• Directions for this task:
In the data below, set down exactly the lines from the one containing "camera: 165 degrees right, 5 degrees up" up to and including the one containing "(508, 566) = (208, 207): black". Leave the pictures out.

---

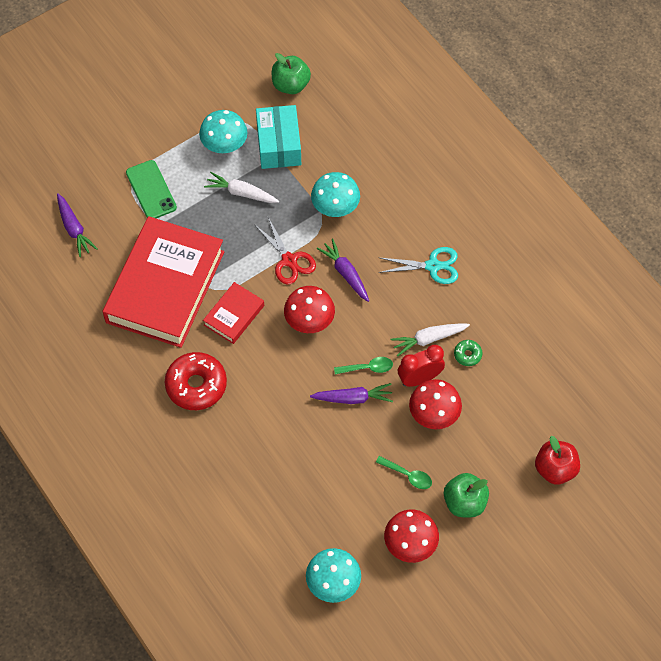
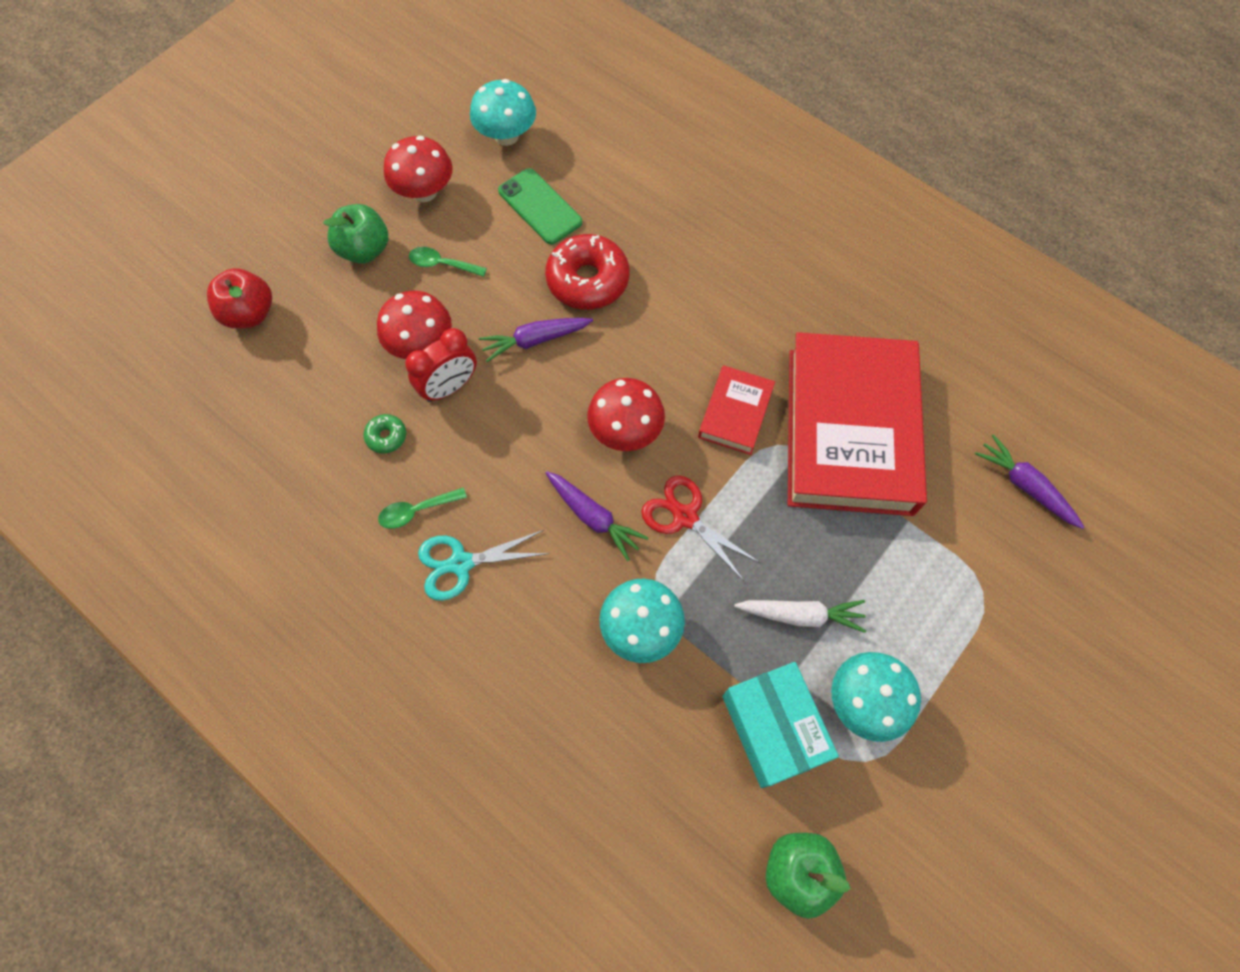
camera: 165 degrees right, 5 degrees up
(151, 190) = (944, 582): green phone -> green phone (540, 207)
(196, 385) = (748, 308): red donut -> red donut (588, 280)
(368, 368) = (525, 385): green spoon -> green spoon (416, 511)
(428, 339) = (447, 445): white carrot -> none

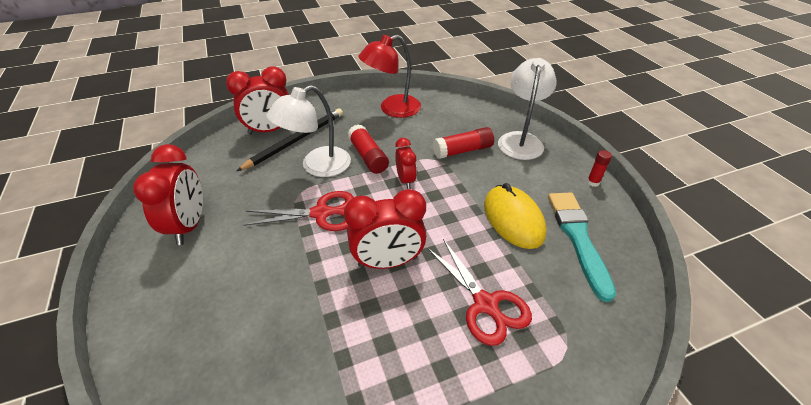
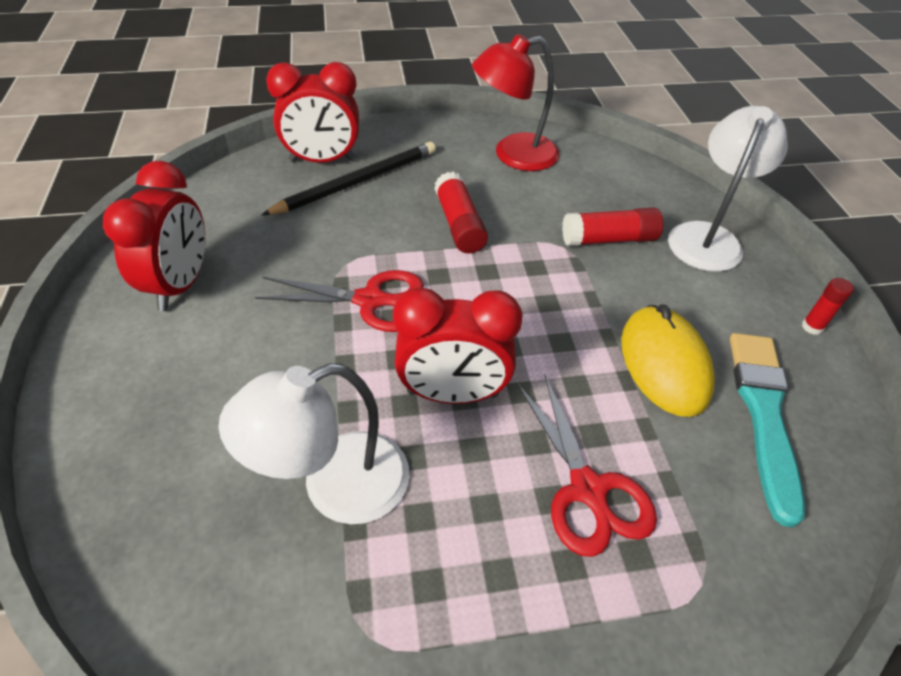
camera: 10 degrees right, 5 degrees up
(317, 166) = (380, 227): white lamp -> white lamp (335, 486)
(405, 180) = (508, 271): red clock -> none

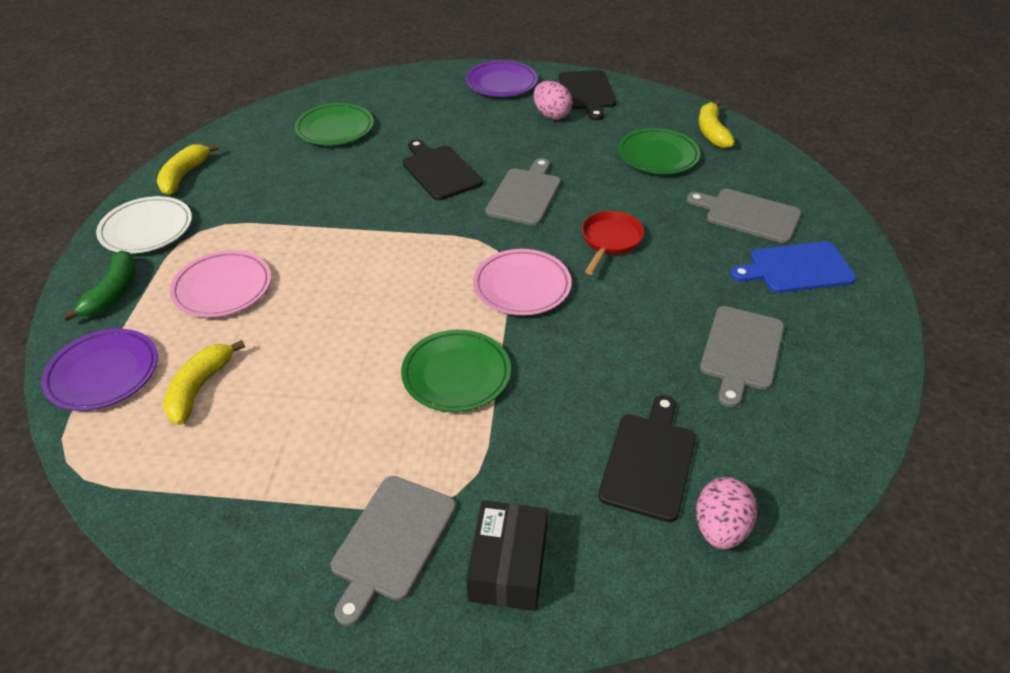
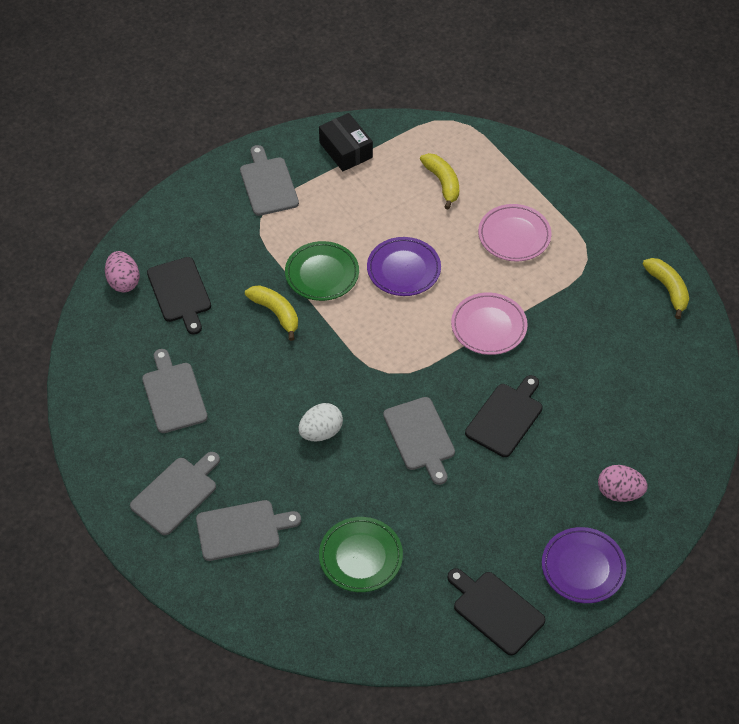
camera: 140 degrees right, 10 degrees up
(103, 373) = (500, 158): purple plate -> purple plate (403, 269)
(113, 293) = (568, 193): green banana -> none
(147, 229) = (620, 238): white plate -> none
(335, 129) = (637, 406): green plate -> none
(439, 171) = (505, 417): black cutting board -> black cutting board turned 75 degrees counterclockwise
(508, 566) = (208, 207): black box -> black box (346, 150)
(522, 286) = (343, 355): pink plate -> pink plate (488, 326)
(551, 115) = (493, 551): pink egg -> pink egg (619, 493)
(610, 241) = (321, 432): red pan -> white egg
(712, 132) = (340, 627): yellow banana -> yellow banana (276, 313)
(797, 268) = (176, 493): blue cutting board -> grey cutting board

---

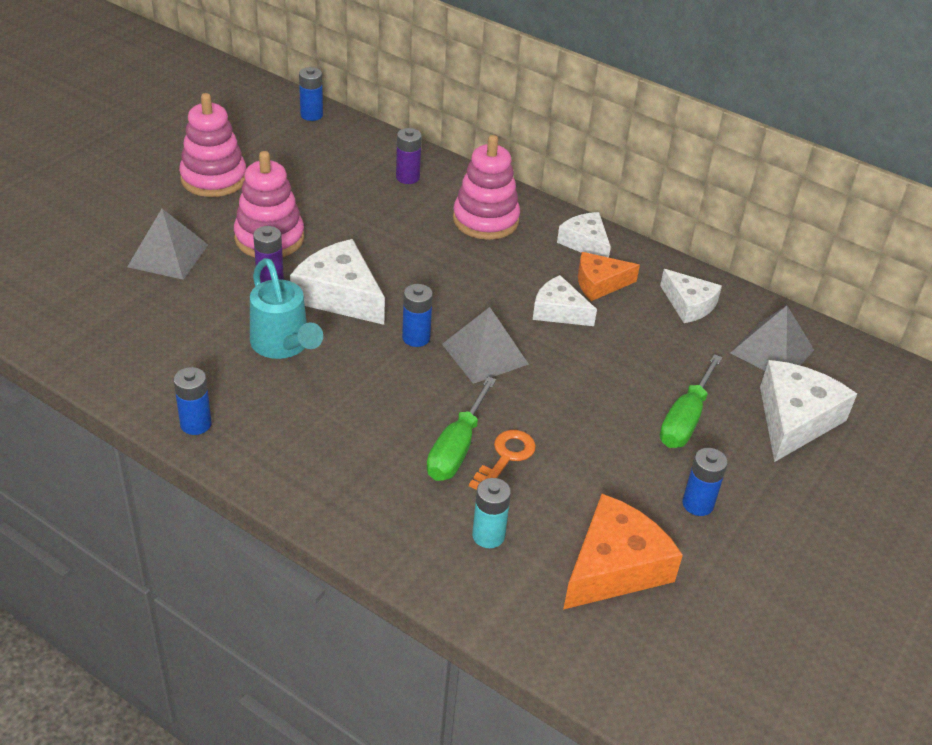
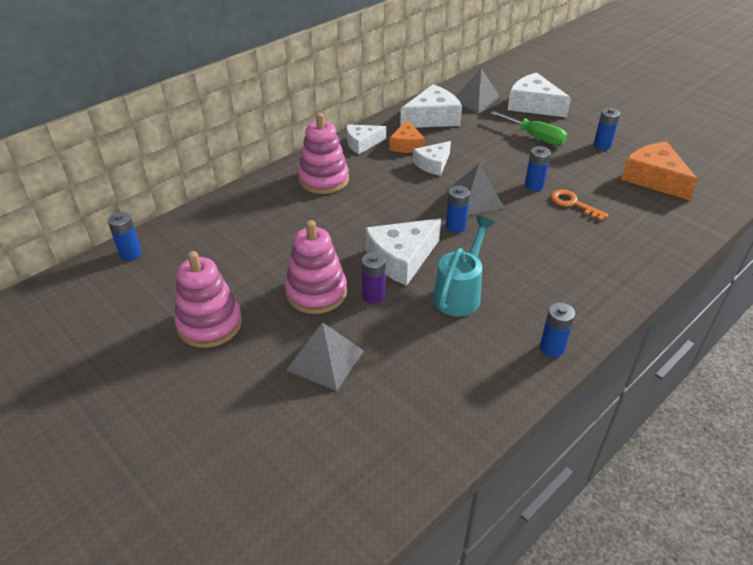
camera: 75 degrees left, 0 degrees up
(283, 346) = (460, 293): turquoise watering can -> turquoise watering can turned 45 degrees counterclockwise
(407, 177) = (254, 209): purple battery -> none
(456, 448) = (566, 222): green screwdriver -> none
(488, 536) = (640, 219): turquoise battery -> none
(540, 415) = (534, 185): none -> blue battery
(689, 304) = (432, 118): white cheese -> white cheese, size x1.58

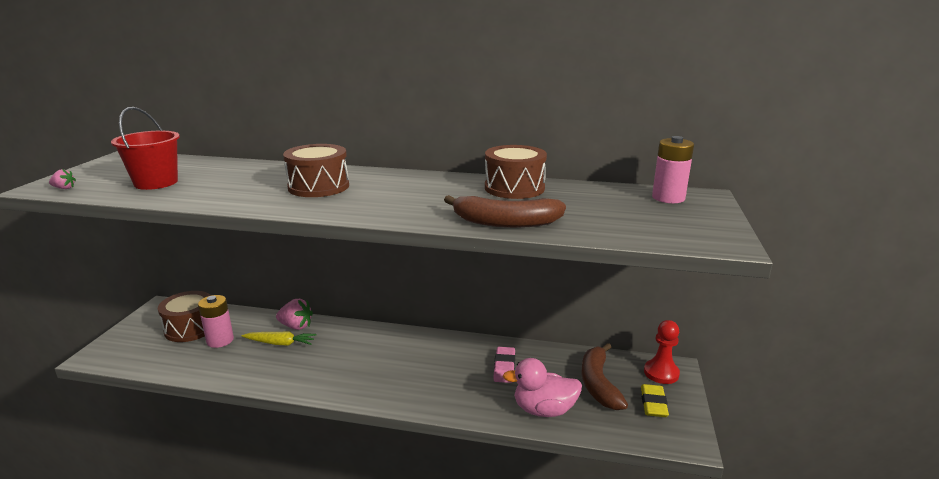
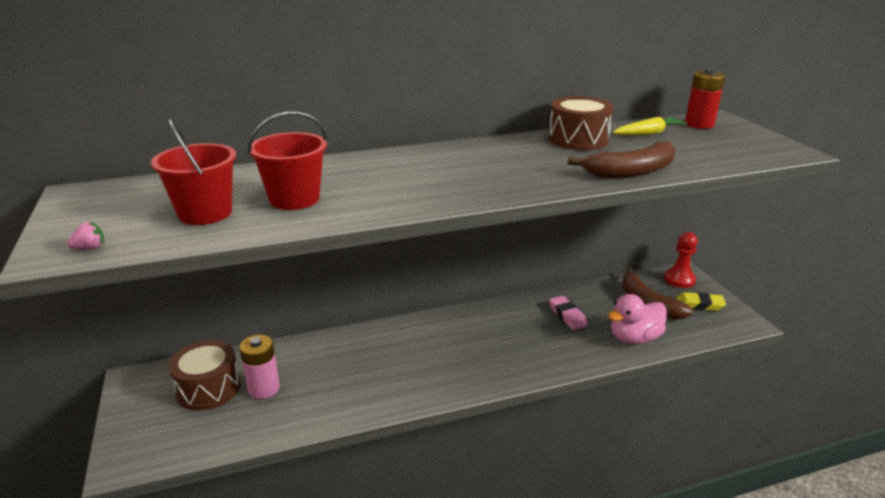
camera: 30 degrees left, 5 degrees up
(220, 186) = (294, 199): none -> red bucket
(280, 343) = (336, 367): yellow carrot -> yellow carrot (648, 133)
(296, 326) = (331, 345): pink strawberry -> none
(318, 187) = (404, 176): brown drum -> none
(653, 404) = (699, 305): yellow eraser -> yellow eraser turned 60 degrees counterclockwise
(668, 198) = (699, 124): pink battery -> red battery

---

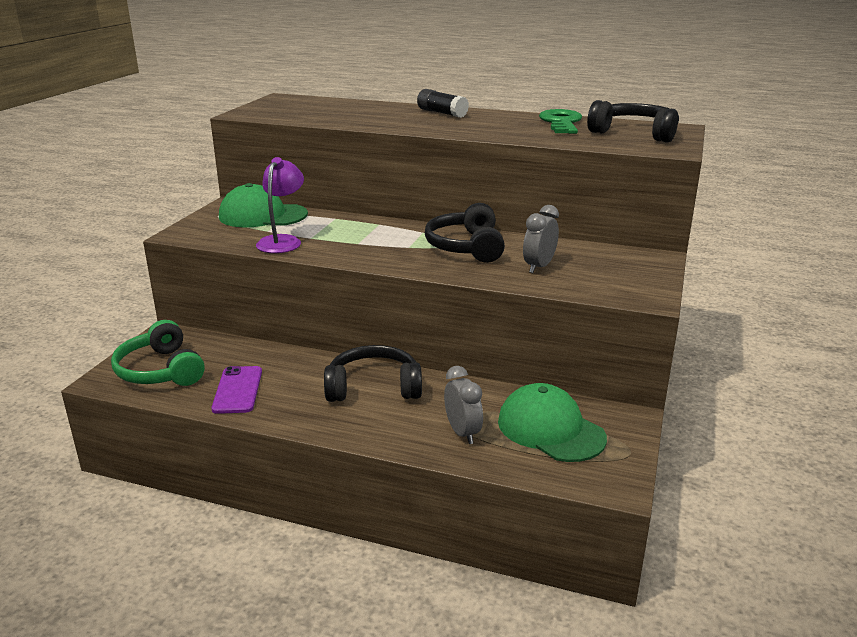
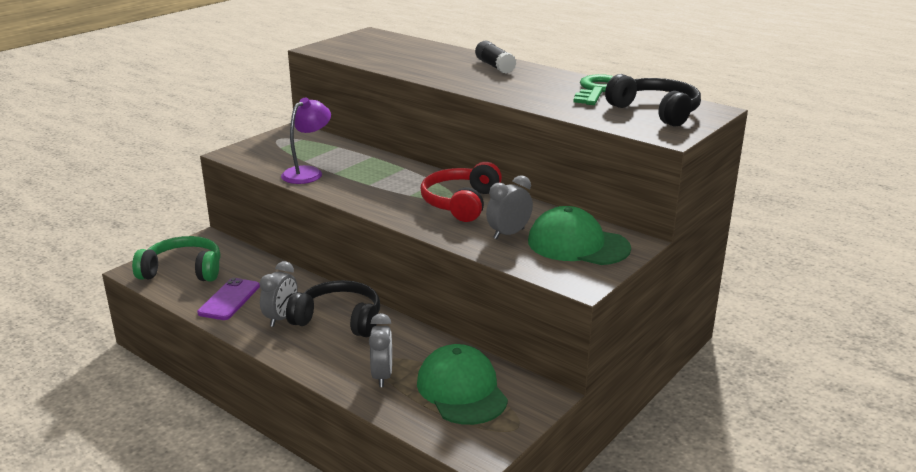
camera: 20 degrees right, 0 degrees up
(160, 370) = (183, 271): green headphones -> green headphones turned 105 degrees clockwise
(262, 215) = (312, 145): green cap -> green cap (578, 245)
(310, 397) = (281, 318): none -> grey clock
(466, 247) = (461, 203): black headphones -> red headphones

---

• Exercise response:
camera: 165 degrees right, 5 degrees up
(151, 190) = (944, 582): green phone -> green phone (540, 207)
(196, 385) = (748, 308): red donut -> red donut (588, 280)
(368, 368) = (525, 385): green spoon -> green spoon (416, 511)
(428, 339) = (447, 445): white carrot -> none

camera: 10 degrees right, 5 degrees up
(317, 166) = (380, 227): white lamp -> white lamp (335, 486)
(405, 180) = (508, 271): red clock -> none

camera: 140 degrees right, 10 degrees up
(103, 373) = (500, 158): purple plate -> purple plate (403, 269)
(113, 293) = (568, 193): green banana -> none
(147, 229) = (620, 238): white plate -> none
(335, 129) = (637, 406): green plate -> none
(439, 171) = (505, 417): black cutting board -> black cutting board turned 75 degrees counterclockwise
(508, 566) = (208, 207): black box -> black box (346, 150)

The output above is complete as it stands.